▸ What is needed: Which lines run from the line with "camera: 90 degrees left, 5 degrees up" through the line with "white toothbrush [513,327,651,403] -> none" in the entries below? Print them exactly, both ends included, and nothing more.
━━ Data for the task ━━
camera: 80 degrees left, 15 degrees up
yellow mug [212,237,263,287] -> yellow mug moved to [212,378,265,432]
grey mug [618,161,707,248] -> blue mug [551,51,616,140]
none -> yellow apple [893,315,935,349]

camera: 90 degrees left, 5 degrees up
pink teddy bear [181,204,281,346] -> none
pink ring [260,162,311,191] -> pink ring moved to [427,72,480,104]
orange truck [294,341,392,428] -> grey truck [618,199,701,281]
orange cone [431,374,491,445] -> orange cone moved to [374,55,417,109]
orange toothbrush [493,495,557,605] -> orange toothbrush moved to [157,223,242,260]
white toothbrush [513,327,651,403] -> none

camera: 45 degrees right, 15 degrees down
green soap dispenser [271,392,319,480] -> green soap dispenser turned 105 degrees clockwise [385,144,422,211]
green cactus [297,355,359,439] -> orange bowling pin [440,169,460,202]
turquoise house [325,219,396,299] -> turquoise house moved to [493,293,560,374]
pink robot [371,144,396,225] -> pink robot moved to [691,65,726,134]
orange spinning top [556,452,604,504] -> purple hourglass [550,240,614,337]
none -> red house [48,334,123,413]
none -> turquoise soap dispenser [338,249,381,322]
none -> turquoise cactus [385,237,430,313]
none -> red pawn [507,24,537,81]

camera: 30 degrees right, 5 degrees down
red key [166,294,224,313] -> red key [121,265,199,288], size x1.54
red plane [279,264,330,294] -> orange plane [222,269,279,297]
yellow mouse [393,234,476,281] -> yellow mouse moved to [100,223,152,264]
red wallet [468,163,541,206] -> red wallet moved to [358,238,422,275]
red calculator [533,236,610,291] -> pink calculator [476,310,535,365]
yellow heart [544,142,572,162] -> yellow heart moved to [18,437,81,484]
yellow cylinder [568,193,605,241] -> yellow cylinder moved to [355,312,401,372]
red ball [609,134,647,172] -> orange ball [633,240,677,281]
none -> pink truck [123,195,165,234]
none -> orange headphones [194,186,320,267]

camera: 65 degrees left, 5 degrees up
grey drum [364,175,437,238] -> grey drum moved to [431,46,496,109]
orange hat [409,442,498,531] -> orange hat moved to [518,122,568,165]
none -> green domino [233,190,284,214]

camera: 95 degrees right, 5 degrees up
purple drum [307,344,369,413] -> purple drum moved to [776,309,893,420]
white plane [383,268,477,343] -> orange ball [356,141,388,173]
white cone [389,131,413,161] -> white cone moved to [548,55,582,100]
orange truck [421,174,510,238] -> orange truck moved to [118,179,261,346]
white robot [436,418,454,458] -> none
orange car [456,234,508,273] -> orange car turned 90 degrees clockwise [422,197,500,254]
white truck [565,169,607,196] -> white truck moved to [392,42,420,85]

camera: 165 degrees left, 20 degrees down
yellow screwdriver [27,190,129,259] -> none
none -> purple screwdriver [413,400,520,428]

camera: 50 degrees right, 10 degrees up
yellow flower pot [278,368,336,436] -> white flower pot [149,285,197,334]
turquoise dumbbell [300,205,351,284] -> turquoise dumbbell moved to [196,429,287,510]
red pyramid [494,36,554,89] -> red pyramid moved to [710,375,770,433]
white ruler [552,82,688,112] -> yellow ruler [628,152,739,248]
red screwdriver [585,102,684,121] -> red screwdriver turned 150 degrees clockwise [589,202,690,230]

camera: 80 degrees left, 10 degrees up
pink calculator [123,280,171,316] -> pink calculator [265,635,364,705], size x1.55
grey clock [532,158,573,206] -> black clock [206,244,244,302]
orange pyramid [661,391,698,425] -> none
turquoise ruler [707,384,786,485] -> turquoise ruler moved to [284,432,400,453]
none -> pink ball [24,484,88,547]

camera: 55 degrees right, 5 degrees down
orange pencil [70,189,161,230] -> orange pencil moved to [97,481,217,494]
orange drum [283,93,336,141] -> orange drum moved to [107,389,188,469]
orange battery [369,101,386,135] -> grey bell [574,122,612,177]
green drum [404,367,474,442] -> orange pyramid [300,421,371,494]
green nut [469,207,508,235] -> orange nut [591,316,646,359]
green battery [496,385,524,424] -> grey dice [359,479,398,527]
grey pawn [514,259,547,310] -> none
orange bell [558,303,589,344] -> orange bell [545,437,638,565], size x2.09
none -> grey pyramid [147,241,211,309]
━━━
▸ Response:
camera: 90 degrees left, 5 degrees up
pink teddy bear [181,204,281,346] -> none
pink ring [260,162,311,191] -> pink ring moved to [427,72,480,104]
orange truck [294,341,392,428] -> grey truck [618,199,701,281]
orange cone [431,374,491,445] -> orange cone moved to [374,55,417,109]
orange toothbrush [493,495,557,605] -> orange toothbrush moved to [157,223,242,260]
white toothbrush [513,327,651,403] -> none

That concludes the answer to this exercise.